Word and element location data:
* * *

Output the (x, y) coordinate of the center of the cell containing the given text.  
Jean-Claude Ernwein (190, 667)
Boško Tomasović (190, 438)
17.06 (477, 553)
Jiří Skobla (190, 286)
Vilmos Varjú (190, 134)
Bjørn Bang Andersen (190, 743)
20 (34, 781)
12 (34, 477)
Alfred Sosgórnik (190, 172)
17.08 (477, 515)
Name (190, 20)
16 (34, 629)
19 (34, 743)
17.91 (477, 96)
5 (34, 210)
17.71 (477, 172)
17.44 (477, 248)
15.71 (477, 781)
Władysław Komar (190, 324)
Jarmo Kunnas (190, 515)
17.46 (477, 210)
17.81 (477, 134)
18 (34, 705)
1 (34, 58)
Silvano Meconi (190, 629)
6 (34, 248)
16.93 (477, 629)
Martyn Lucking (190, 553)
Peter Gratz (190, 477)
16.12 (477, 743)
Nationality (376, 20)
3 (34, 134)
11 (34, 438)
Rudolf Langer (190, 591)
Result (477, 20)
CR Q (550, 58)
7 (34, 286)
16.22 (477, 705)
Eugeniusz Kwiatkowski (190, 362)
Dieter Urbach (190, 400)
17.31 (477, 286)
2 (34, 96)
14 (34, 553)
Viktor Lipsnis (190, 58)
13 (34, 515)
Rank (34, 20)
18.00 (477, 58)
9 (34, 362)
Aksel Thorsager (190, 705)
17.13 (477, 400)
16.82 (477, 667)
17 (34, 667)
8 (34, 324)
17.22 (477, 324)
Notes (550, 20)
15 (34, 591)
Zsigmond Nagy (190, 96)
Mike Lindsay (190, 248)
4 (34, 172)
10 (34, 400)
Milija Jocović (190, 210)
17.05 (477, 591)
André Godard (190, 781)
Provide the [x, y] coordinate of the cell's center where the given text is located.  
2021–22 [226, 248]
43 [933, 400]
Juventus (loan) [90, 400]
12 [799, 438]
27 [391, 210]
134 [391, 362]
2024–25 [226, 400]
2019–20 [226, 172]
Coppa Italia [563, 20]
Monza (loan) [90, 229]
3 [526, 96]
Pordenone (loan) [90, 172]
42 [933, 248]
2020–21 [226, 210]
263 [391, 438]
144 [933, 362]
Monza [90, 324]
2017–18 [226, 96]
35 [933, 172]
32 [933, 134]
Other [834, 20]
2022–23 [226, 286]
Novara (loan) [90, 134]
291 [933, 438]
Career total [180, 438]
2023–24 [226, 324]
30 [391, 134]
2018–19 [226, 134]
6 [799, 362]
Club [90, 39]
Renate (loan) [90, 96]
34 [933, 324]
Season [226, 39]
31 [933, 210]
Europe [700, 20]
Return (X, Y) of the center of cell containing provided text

* * *

* Aim *
Reproduce all of the entries above word for word, keeping each line and its coordinates unchanged.

* Exercise solution *
Output the (x, y) coordinate of the center of the cell containing the given text.  
Jean-Claude Ernwein (190, 667)
Boško Tomasović (190, 438)
17.06 (477, 553)
Jiří Skobla (190, 286)
Vilmos Varjú (190, 134)
Bjørn Bang Andersen (190, 743)
20 (34, 781)
12 (34, 477)
Alfred Sosgórnik (190, 172)
17.08 (477, 515)
Name (190, 20)
16 (34, 629)
19 (34, 743)
17.91 (477, 96)
5 (34, 210)
17.71 (477, 172)
17.44 (477, 248)
15.71 (477, 781)
Władysław Komar (190, 324)
Jarmo Kunnas (190, 515)
17.46 (477, 210)
17.81 (477, 134)
18 (34, 705)
1 (34, 58)
Silvano Meconi (190, 629)
6 (34, 248)
16.93 (477, 629)
Martyn Lucking (190, 553)
Peter Gratz (190, 477)
16.12 (477, 743)
Nationality (376, 20)
3 (34, 134)
11 (34, 438)
Rudolf Langer (190, 591)
Result (477, 20)
CR Q (550, 58)
7 (34, 286)
16.22 (477, 705)
Eugeniusz Kwiatkowski (190, 362)
Dieter Urbach (190, 400)
17.31 (477, 286)
2 (34, 96)
14 (34, 553)
Viktor Lipsnis (190, 58)
13 (34, 515)
Rank (34, 20)
18.00 (477, 58)
9 (34, 362)
Aksel Thorsager (190, 705)
17.13 (477, 400)
16.82 (477, 667)
17 (34, 667)
8 (34, 324)
17.22 (477, 324)
Notes (550, 20)
15 (34, 591)
Zsigmond Nagy (190, 96)
Mike Lindsay (190, 248)
4 (34, 172)
10 (34, 400)
Milija Jocović (190, 210)
17.05 (477, 591)
André Godard (190, 781)
Provide the [x, y] coordinate of the cell's center where the given text is located.  
2021–22 [226, 248]
43 [933, 400]
Juventus (loan) [90, 400]
12 [799, 438]
27 [391, 210]
134 [391, 362]
2024–25 [226, 400]
2019–20 [226, 172]
Coppa Italia [563, 20]
Monza (loan) [90, 229]
3 [526, 96]
Pordenone (loan) [90, 172]
42 [933, 248]
2020–21 [226, 210]
263 [391, 438]
144 [933, 362]
Monza [90, 324]
2017–18 [226, 96]
35 [933, 172]
32 [933, 134]
Other [834, 20]
2022–23 [226, 286]
Novara (loan) [90, 134]
291 [933, 438]
Career total [180, 438]
2023–24 [226, 324]
30 [391, 134]
2018–19 [226, 134]
6 [799, 362]
Club [90, 39]
Renate (loan) [90, 96]
34 [933, 324]
Season [226, 39]
31 [933, 210]
Europe [700, 20]
Return (X, Y) of the center of cell containing provided text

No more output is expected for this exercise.